__THE DATA__:
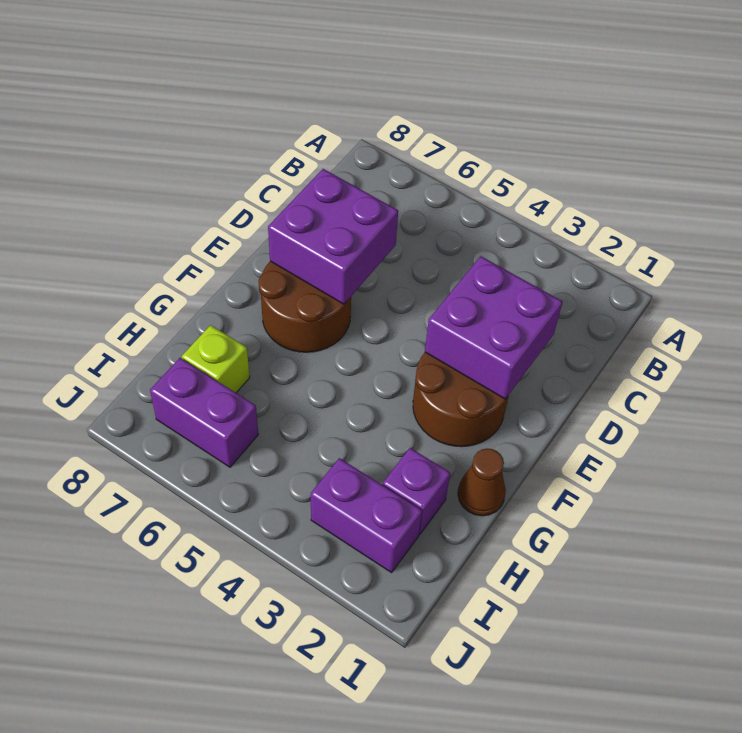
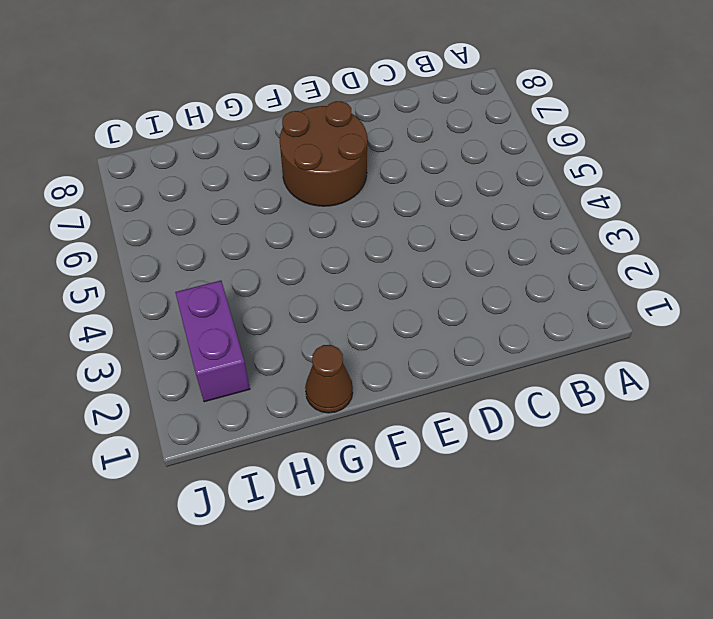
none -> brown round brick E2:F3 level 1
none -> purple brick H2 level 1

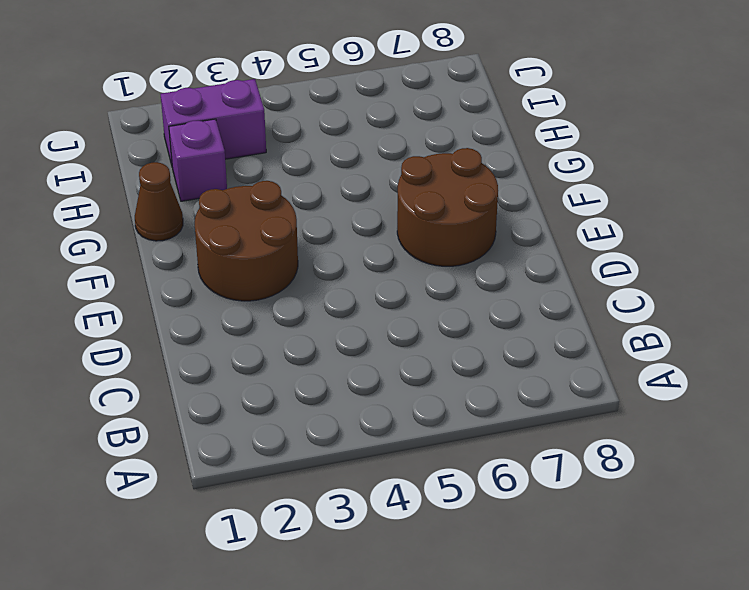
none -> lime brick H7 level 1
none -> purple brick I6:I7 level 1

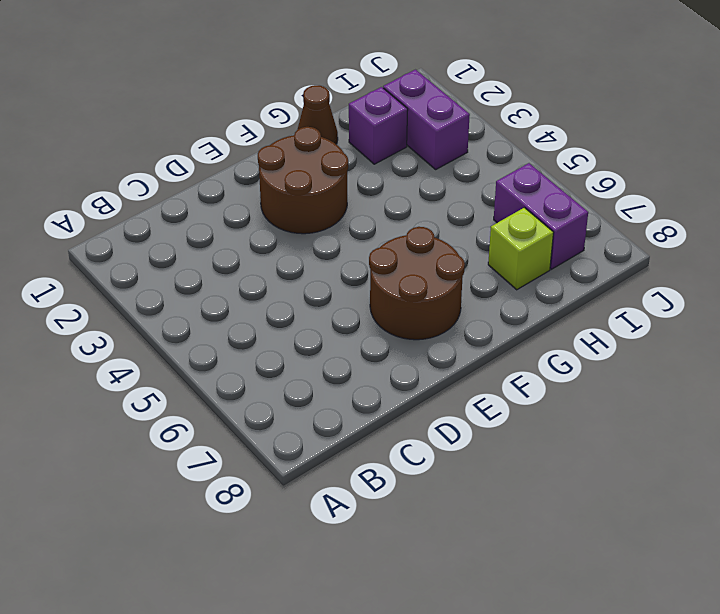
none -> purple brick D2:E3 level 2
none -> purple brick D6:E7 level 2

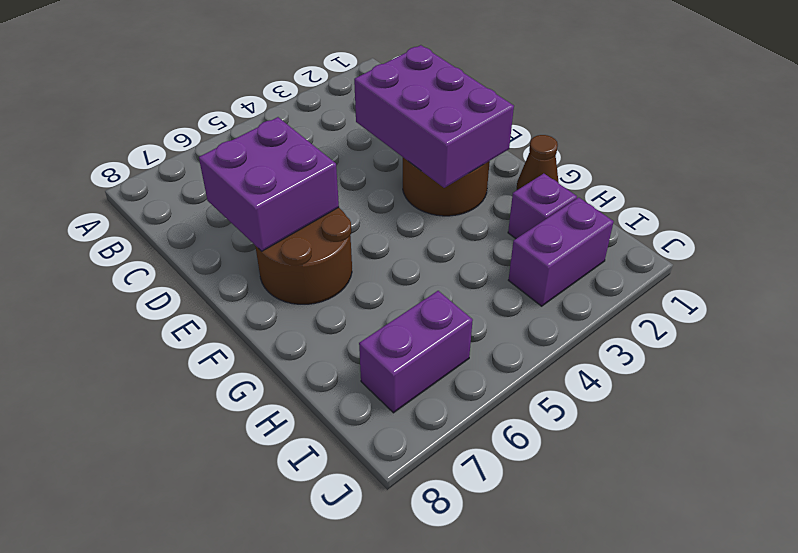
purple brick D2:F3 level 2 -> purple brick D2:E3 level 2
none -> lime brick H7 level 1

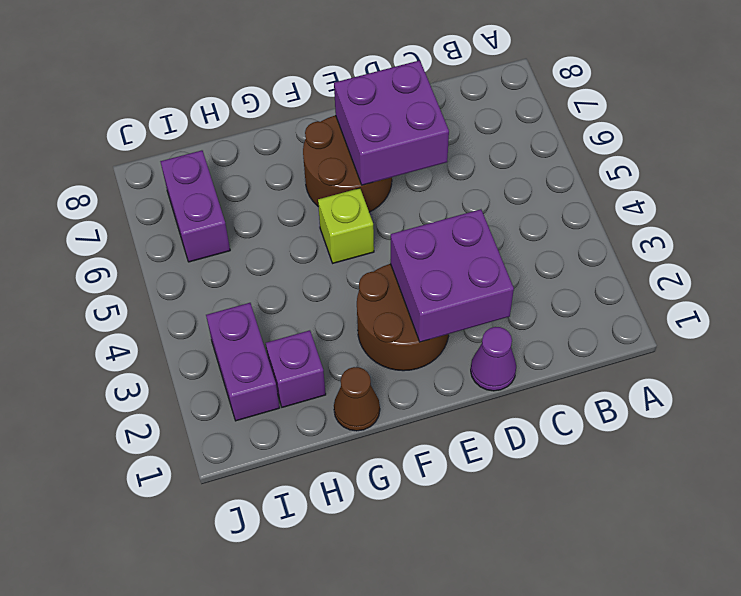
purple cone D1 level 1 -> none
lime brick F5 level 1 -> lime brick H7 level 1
---
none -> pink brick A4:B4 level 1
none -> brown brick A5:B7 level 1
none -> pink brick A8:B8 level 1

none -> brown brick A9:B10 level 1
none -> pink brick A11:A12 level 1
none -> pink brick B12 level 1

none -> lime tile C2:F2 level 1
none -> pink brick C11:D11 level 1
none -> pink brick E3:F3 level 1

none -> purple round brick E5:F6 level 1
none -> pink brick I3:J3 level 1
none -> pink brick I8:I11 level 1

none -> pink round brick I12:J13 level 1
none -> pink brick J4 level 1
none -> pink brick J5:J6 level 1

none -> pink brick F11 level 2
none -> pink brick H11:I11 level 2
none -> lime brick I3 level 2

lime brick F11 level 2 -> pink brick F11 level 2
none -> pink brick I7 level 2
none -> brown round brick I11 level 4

__REQUIREMENT__:
Where a picture appears in the records above, omit it, and transcribe exactly the stretch of lines from the one with "none -> purple brick D6:E7 level 2" through the one with "lime brick F5".

__WRITTEN RESPONSE__:
none -> purple brick D6:E7 level 2

purple brick D2:F3 level 2 -> purple brick D2:E3 level 2
none -> lime brick H7 level 1

purple cone D1 level 1 -> none
lime brick F5 level 1 -> lime brick H7 level 1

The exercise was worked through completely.